Task description –
Using the entries below, show all lines with the string "camera".

Data extracts –
------------------------------

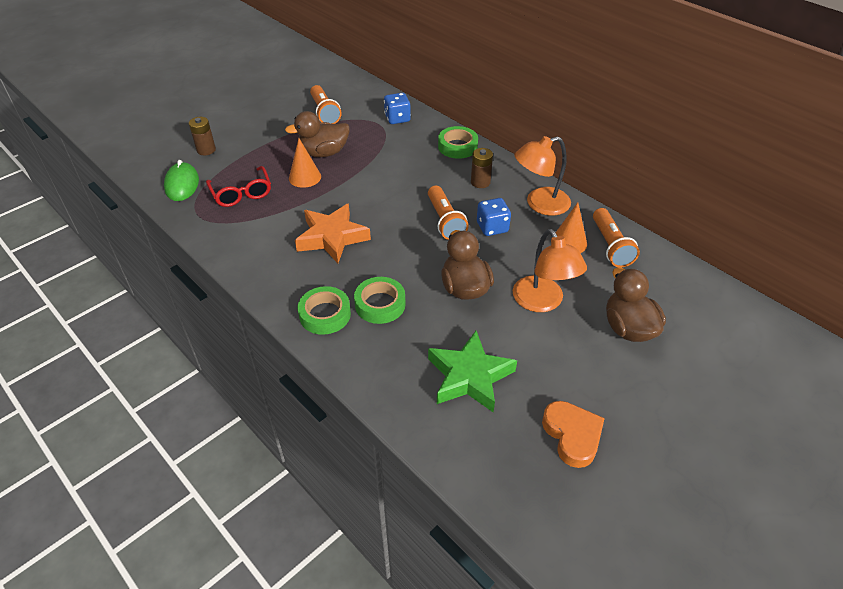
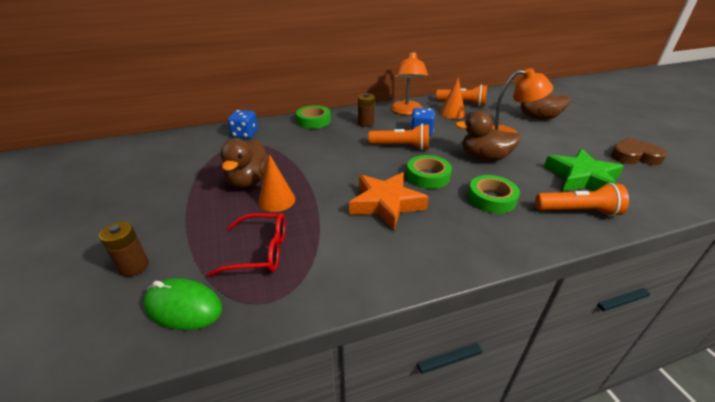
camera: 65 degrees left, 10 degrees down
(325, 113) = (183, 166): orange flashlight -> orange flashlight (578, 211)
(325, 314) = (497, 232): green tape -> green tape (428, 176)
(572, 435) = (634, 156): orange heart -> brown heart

------------------------------

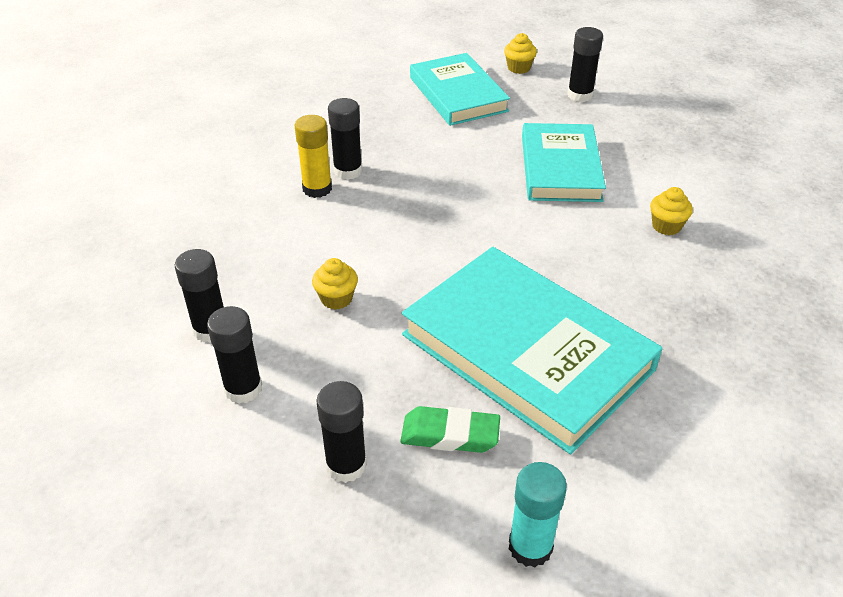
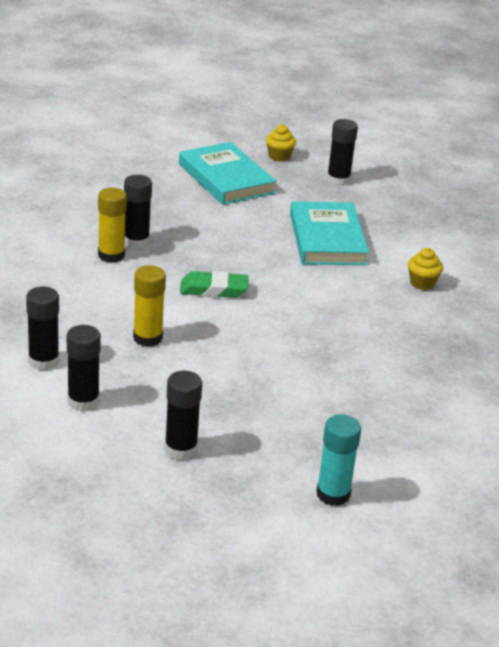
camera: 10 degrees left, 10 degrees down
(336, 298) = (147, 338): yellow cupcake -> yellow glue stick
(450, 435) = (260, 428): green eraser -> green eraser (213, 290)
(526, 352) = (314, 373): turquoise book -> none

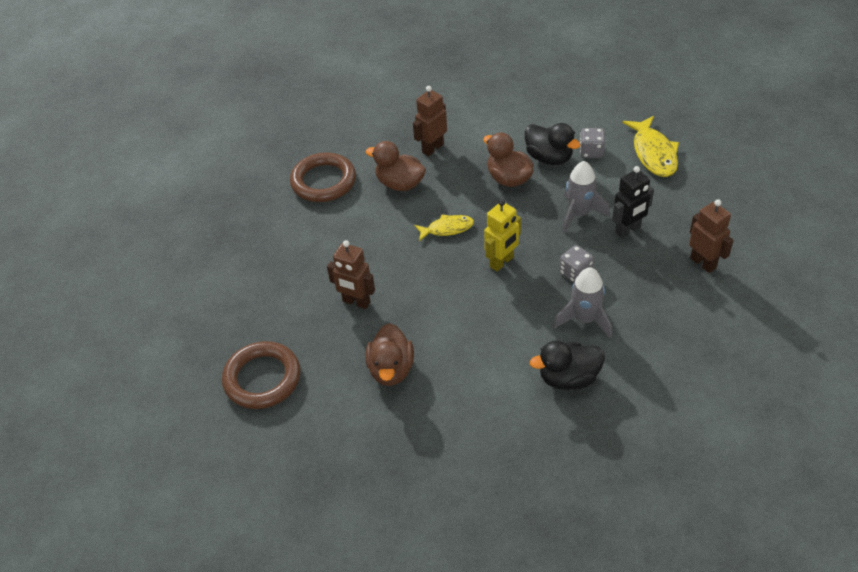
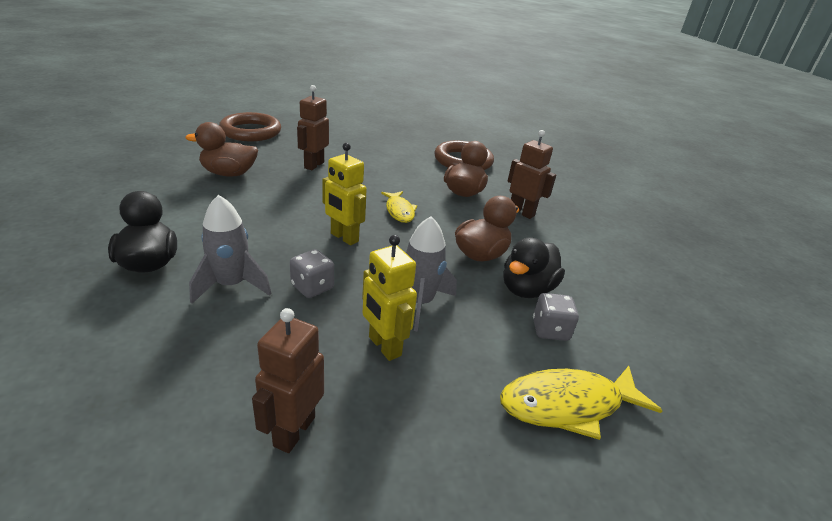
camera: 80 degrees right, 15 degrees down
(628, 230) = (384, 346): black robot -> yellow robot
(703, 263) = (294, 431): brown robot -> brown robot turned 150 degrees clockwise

------------------------------

Task result –
camera: 65 degrees left, 10 degrees down
camera: 10 degrees left, 10 degrees down
camera: 80 degrees right, 15 degrees down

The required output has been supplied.